(TASK DIRECTIONS)
The line with "none -> cyan 1x4 brick [229,377,420,493]" through the last line of the entries: give these again exactly, and only these, without any pictures.

(LISTED RECORDS)
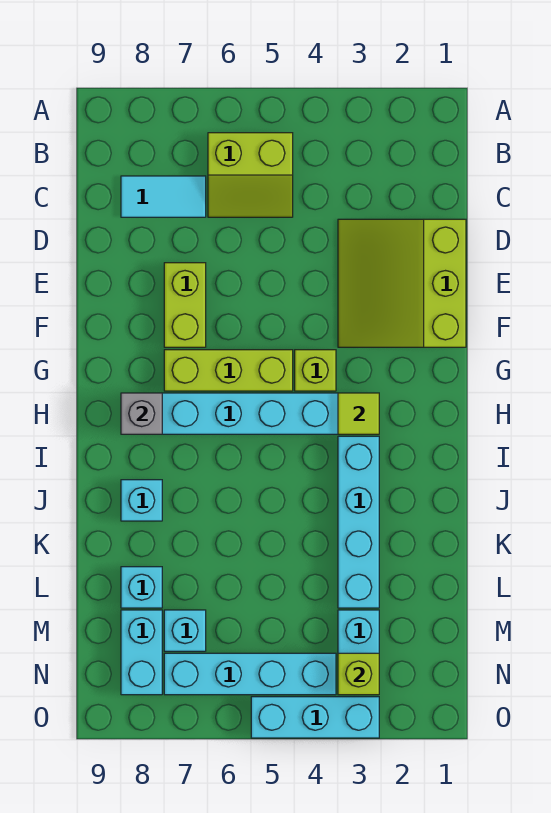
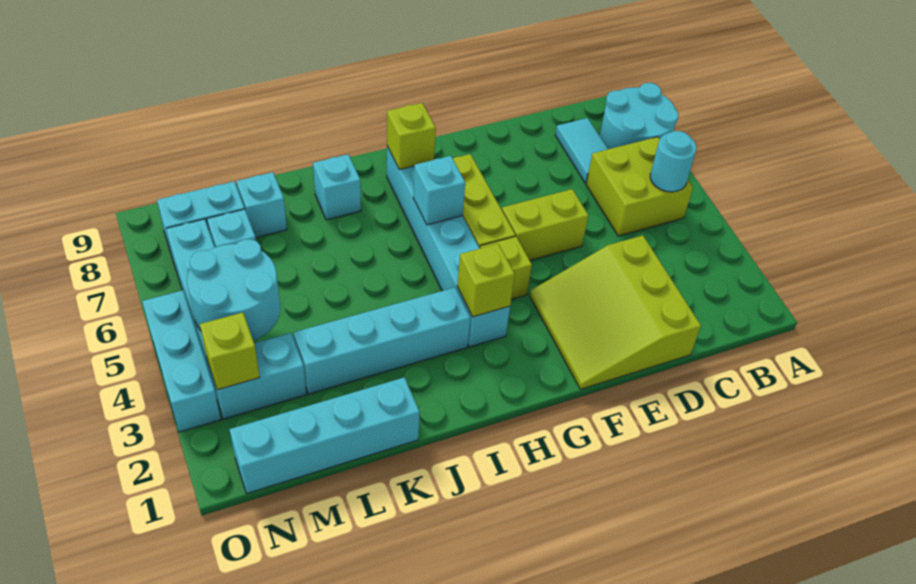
none -> cyan 2x2 round brick [600,83,679,149]
lime 2x2 slope [208,133,293,217] -> lime 2x2 brick [586,137,693,236]
none -> cyan 1x1 round brick [650,131,697,192]
lime 3x3 slope [338,219,466,347] -> lime 3x3 slope turned to [530,235,701,389]
lime 1x2 brick [164,263,206,347] -> lime 1x2 brick moved to [502,189,588,260]
lime 1x1 tile [338,393,379,434] -> lime 1x1 brick [457,244,515,317]
none -> cyan 1x1 brick [413,156,465,225]
grey 1x1 brick [121,393,162,434] -> lime 1x1 brick [387,103,436,170]
none -> cyan 1x4 brick [229,377,420,493]
none -> cyan 2x2 round brick [187,239,280,341]

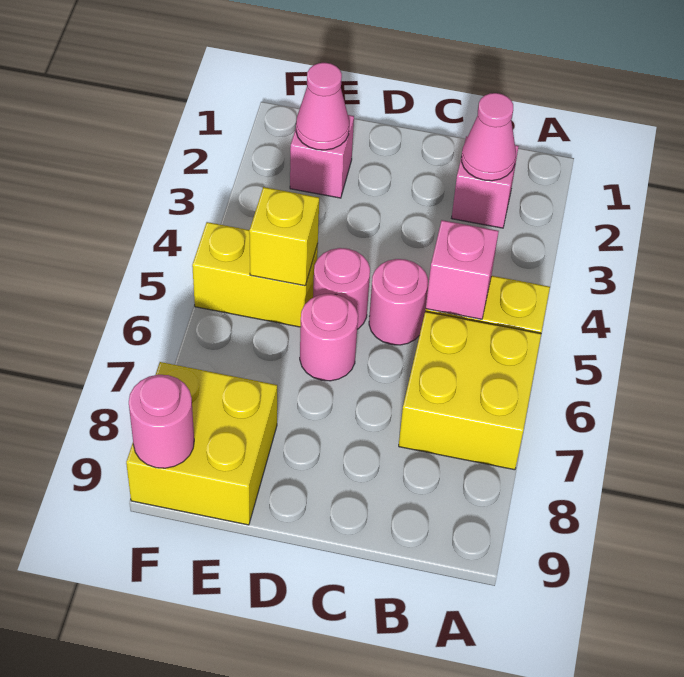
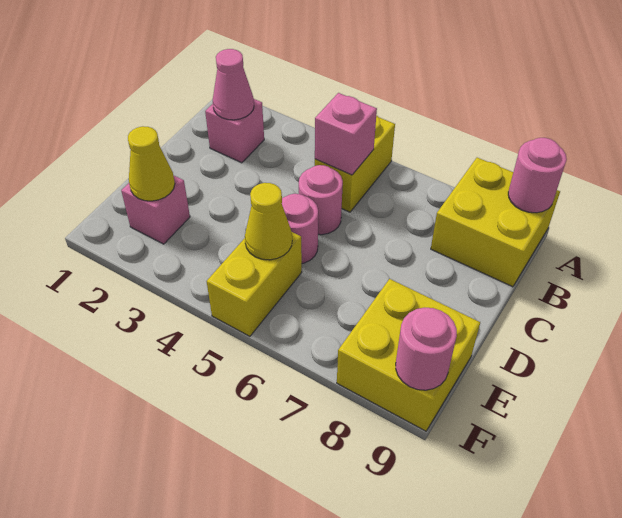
yellow 2x2 brick [399,311,541,470] -> yellow 2x2 brick moved to [431,158,560,287]
pink 1x1 round brick [300,294,358,381] -> pink 1x1 round brick moved to [508,138,567,213]
pink 1x1 cone [296,63,349,150] -> yellow 1x1 cone [128,126,175,201]
yellow 1x1 brick [249,187,319,286] -> yellow 1x1 cone [245,183,292,260]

(OUTPUT OF THE EXERCISE)
none -> cyan 1x4 brick [229,377,420,493]
none -> cyan 2x2 round brick [187,239,280,341]

yellow 2x2 brick [399,311,541,470] -> yellow 2x2 brick moved to [431,158,560,287]
pink 1x1 round brick [300,294,358,381] -> pink 1x1 round brick moved to [508,138,567,213]
pink 1x1 cone [296,63,349,150] -> yellow 1x1 cone [128,126,175,201]
yellow 1x1 brick [249,187,319,286] -> yellow 1x1 cone [245,183,292,260]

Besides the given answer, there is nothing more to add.